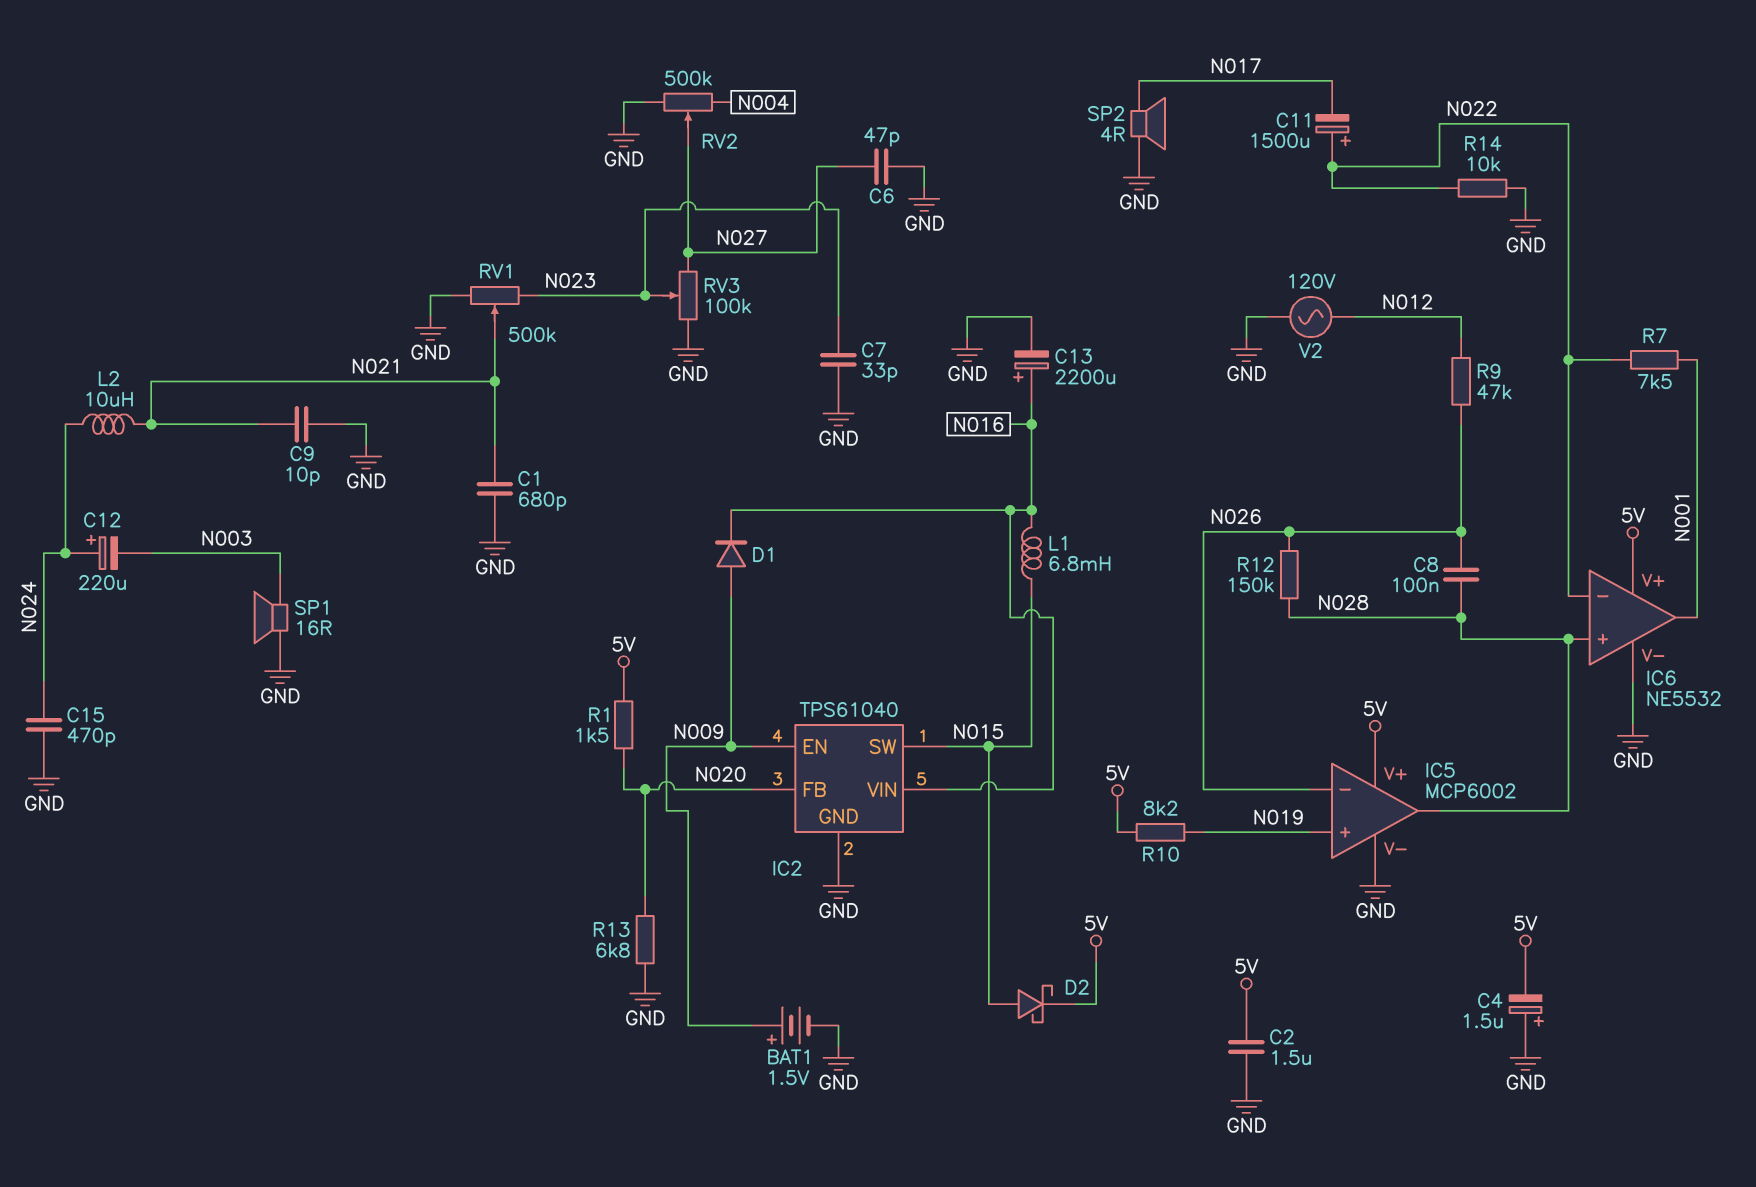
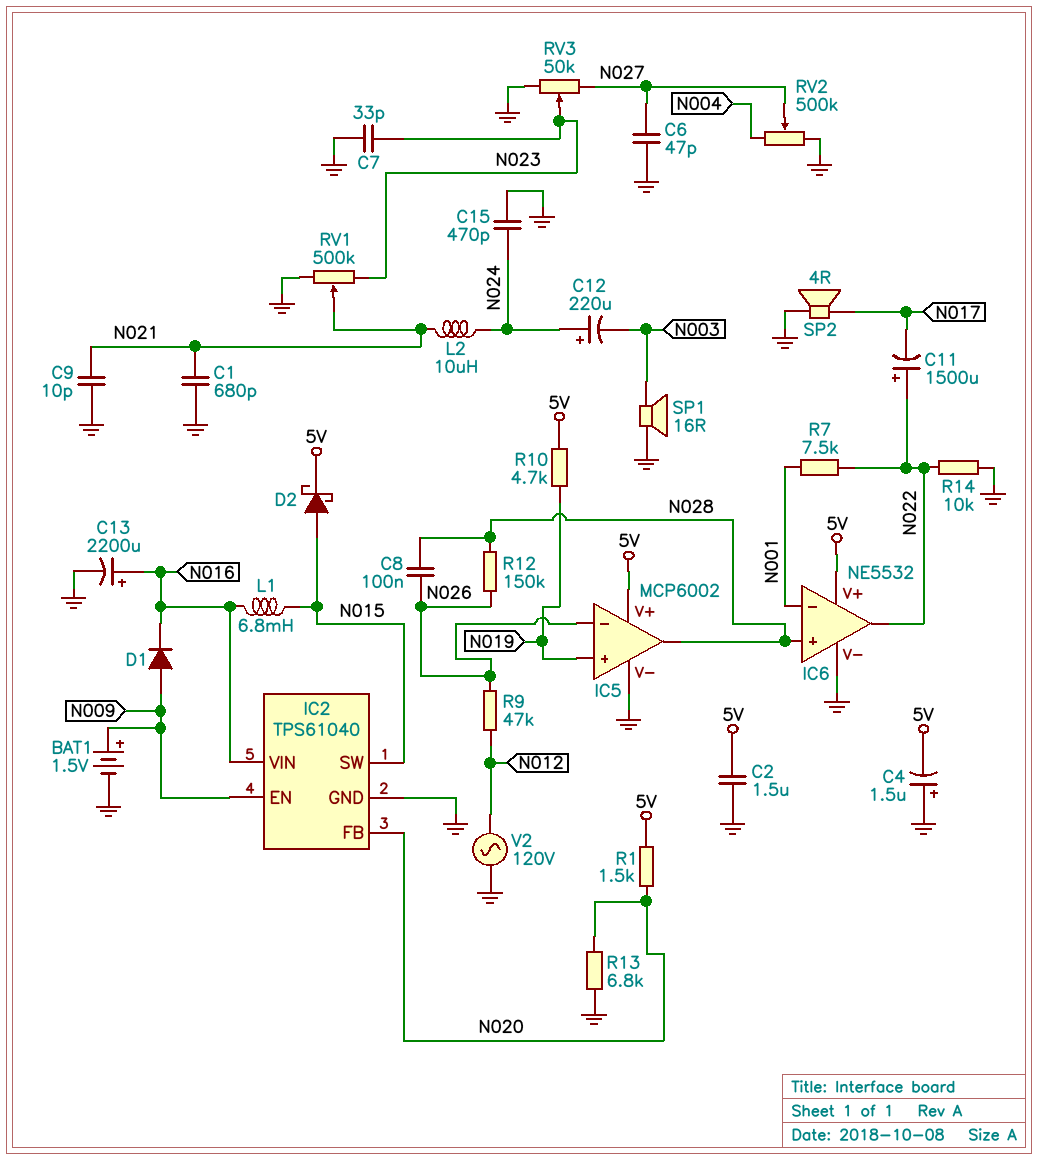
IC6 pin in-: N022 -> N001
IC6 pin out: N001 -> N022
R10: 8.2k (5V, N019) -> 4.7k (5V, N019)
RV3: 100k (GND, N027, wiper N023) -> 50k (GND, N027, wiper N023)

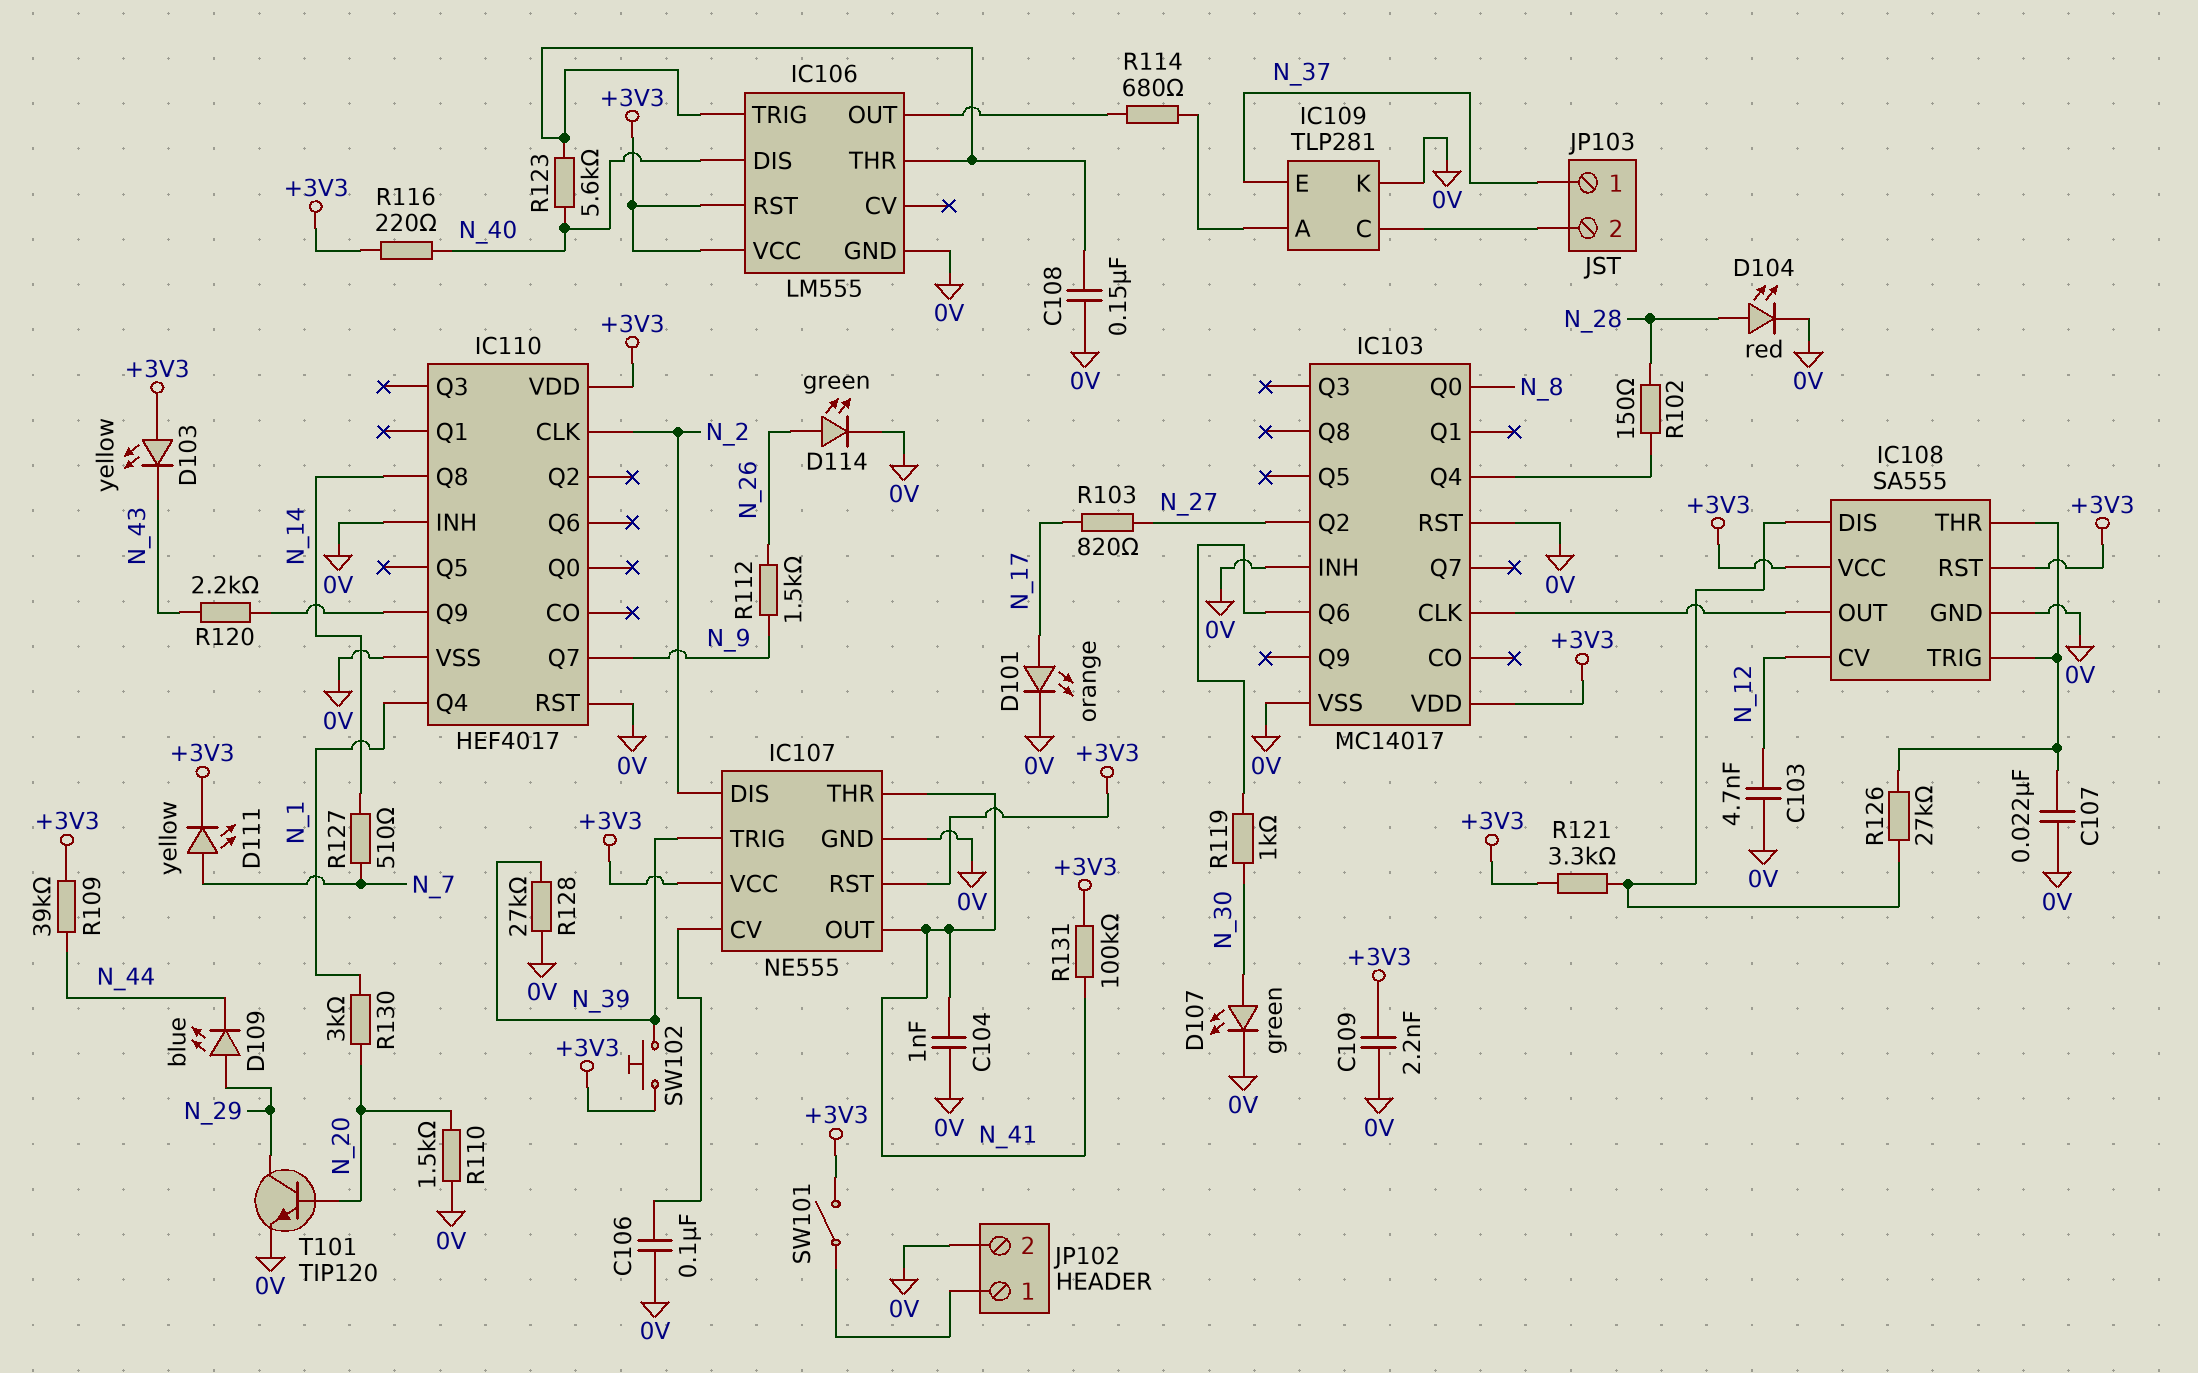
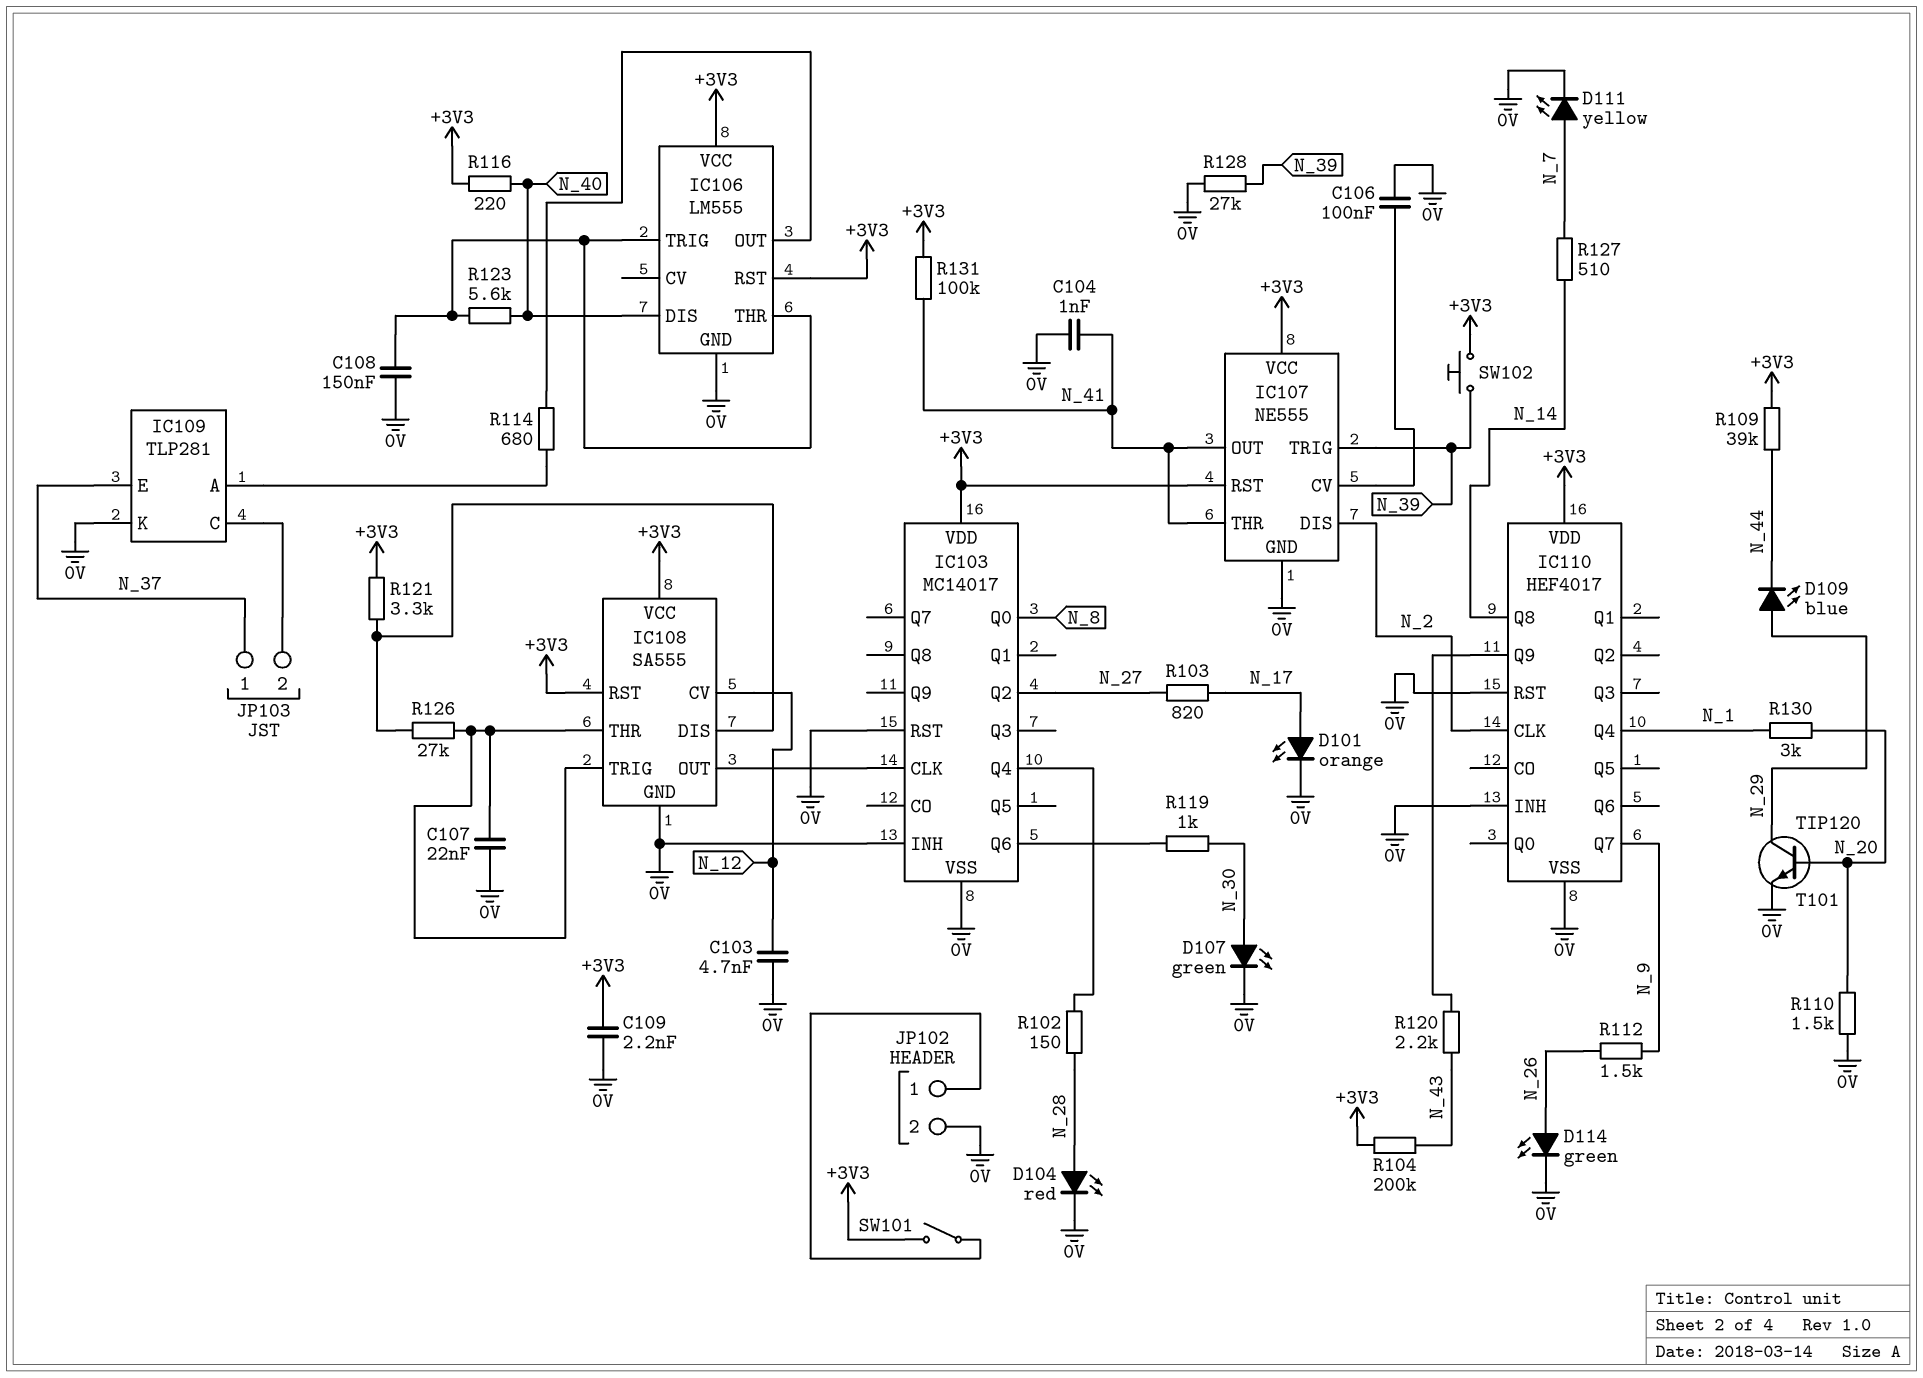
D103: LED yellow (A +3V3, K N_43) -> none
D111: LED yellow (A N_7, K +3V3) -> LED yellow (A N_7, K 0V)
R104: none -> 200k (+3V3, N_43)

WHAT IS NEEDED = Whenever "none" occurs in a line of the entries, copy that line.

RESULT FOR THIS TASK =
D103: LED yellow (A +3V3, K N_43) -> none
R104: none -> 200k (+3V3, N_43)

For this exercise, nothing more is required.